» **YOUR GOAL**
Where the data below begins, start retyping exactly, and end on the line with "D1: schottky (A", which is included; no picture goes in.

───── MATERIAL TO PROCESS

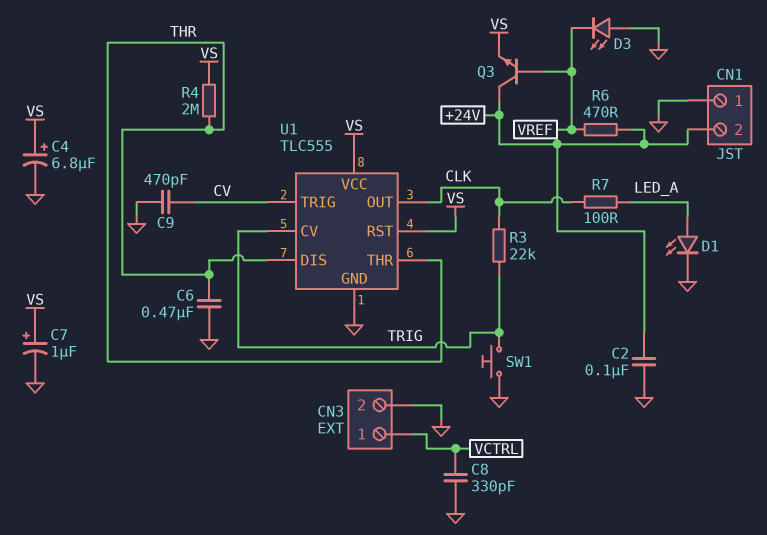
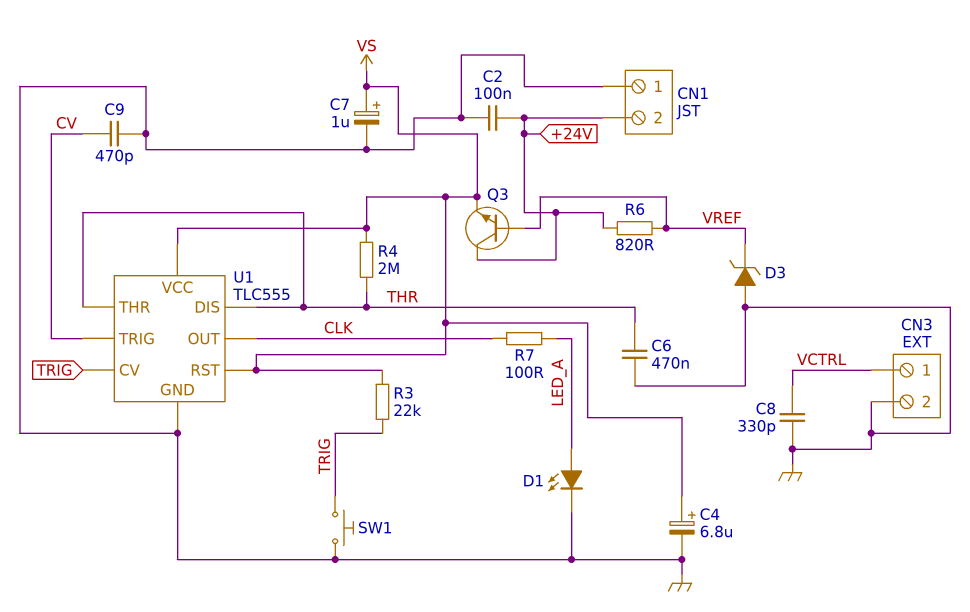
D3: LED (A GND, K VREF) -> zener (A GND, K VREF)
R3: 22k (CLK, TRIG) -> 22k (TRIG, VS)
R6: 470 (+24V, VREF) -> 820 (+24V, VREF)

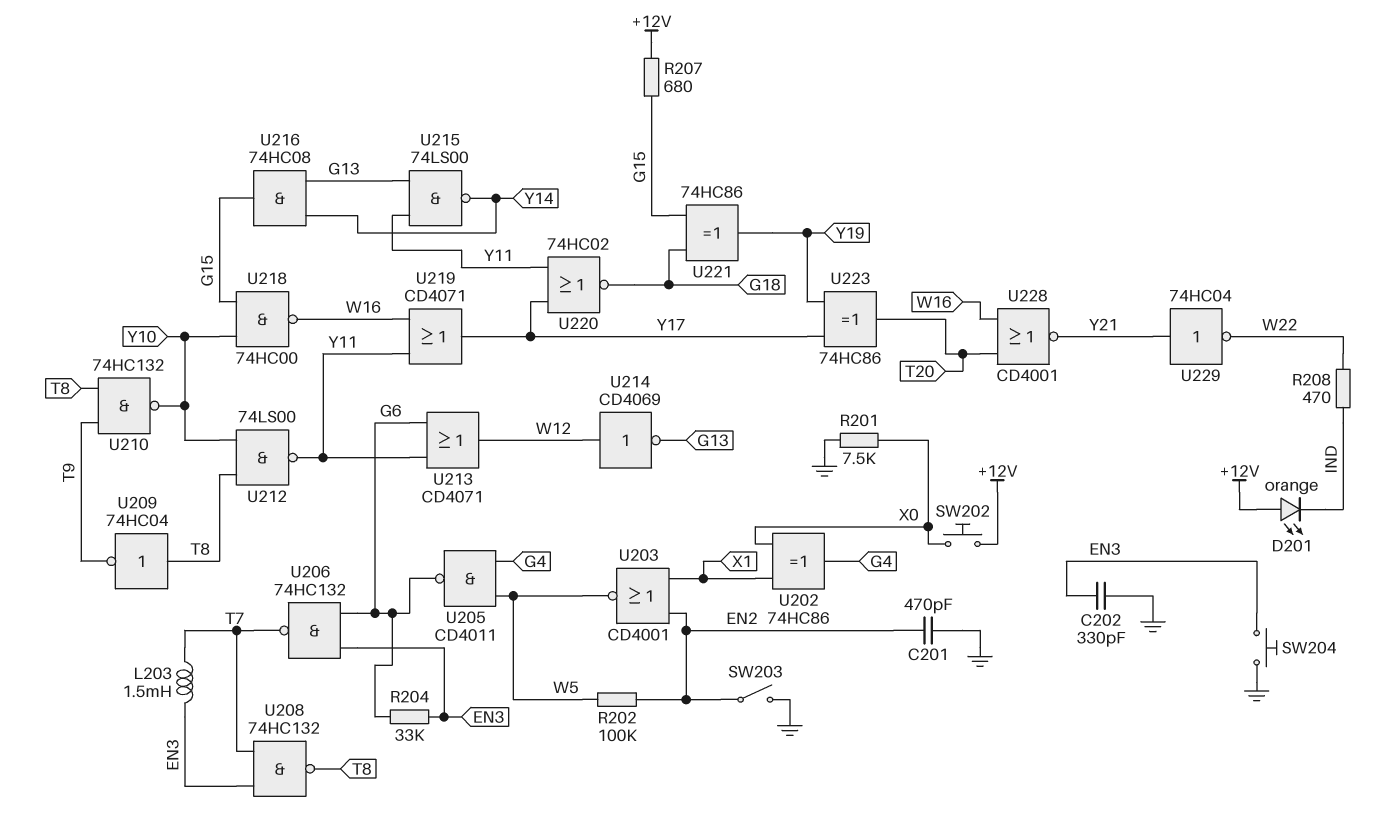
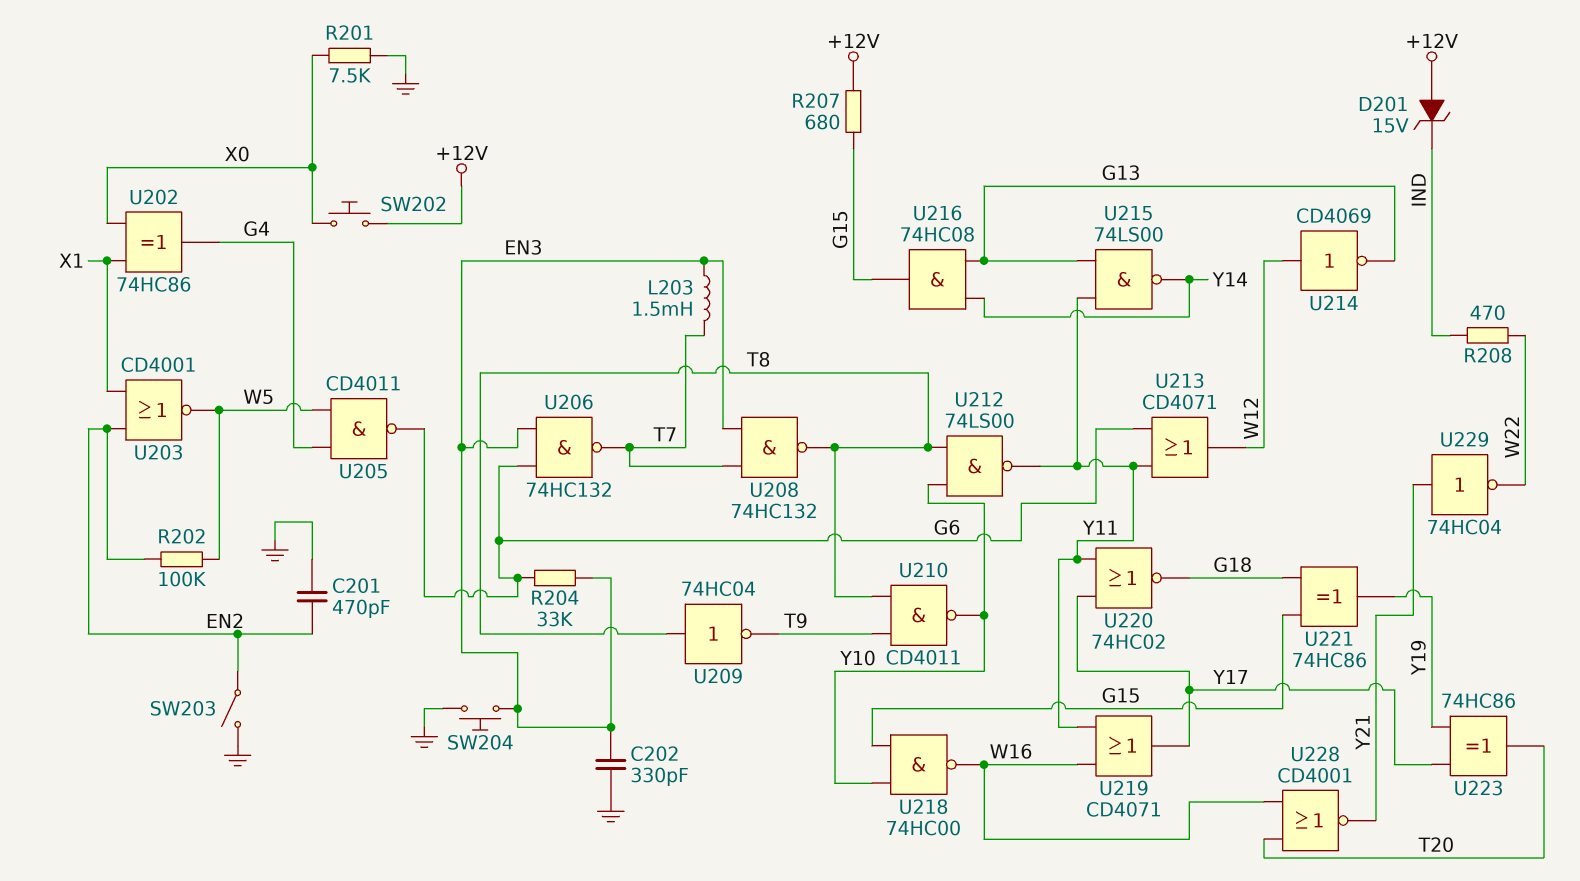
D201: LED orange (A +12V, K IND) -> zener 15V (A +12V, K IND)
U210: NAND 74HC132 (in T8, in T9, out Y10) -> NAND CD4011 (in T8, in T9, out Y10)

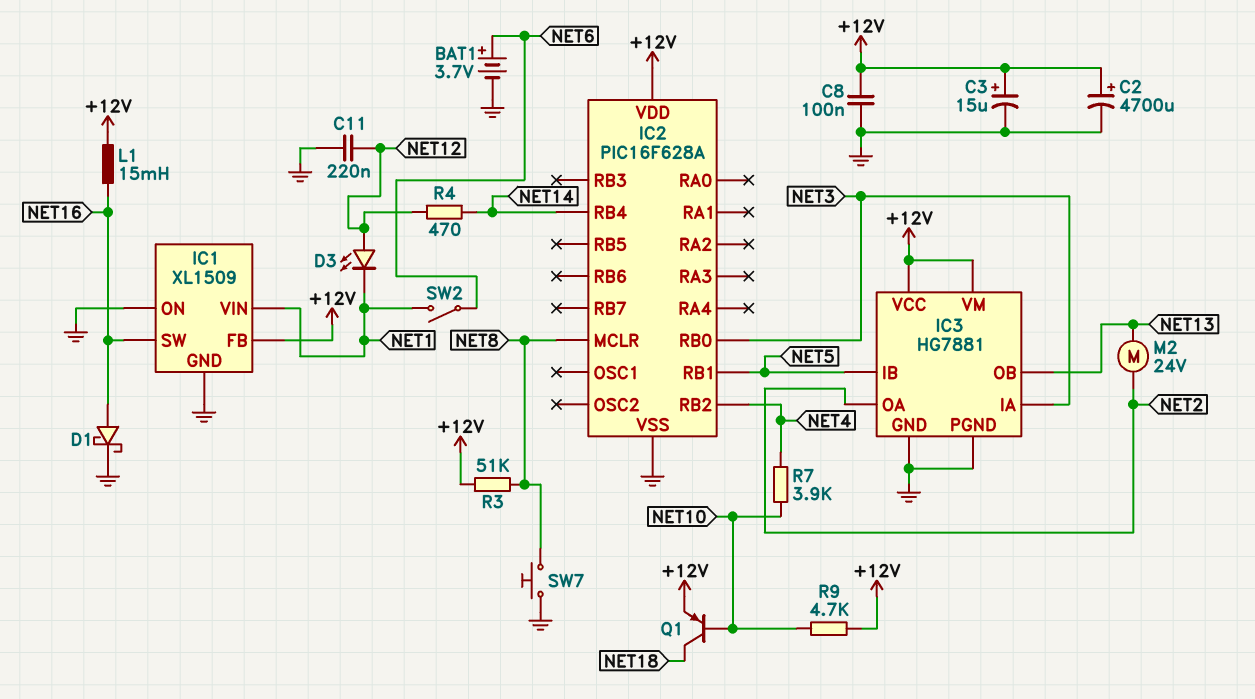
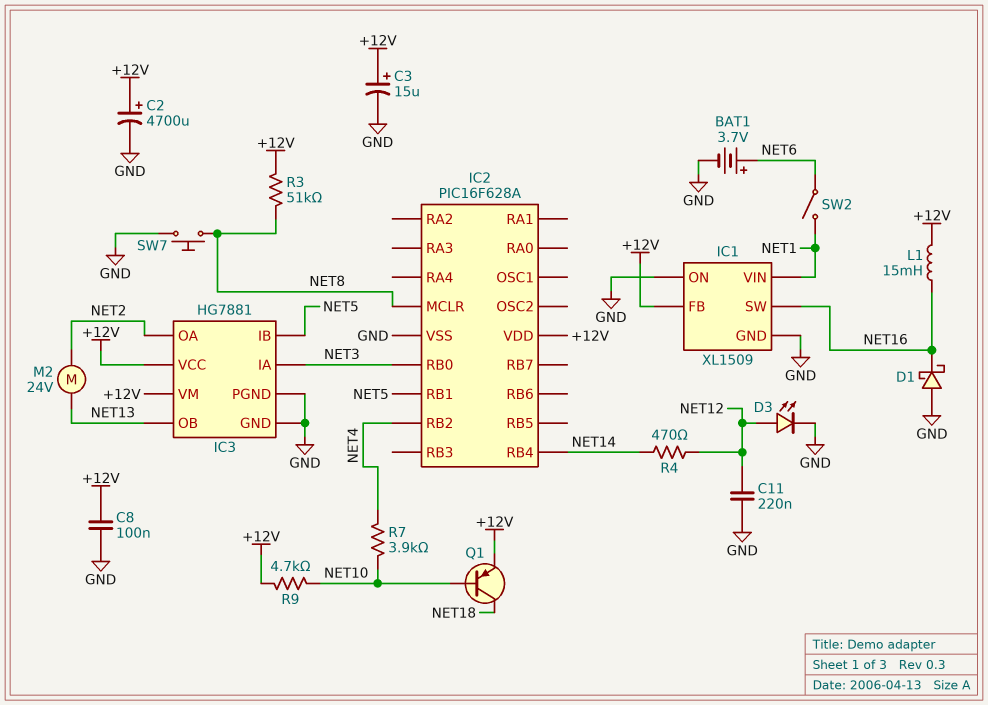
D1: schottky (A NET16, K GND) -> schottky (A GND, K NET16)
D3: LED (A NET12, K NET1) -> LED (A NET12, K GND)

──────────

» **YOUR SOLUTION**
D3: LED (A GND, K VREF) -> zener (A GND, K VREF)
R3: 22k (CLK, TRIG) -> 22k (TRIG, VS)
R6: 470 (+24V, VREF) -> 820 (+24V, VREF)

D201: LED orange (A +12V, K IND) -> zener 15V (A +12V, K IND)
U210: NAND 74HC132 (in T8, in T9, out Y10) -> NAND CD4011 (in T8, in T9, out Y10)

D1: schottky (A NET16, K GND) -> schottky (A GND, K NET16)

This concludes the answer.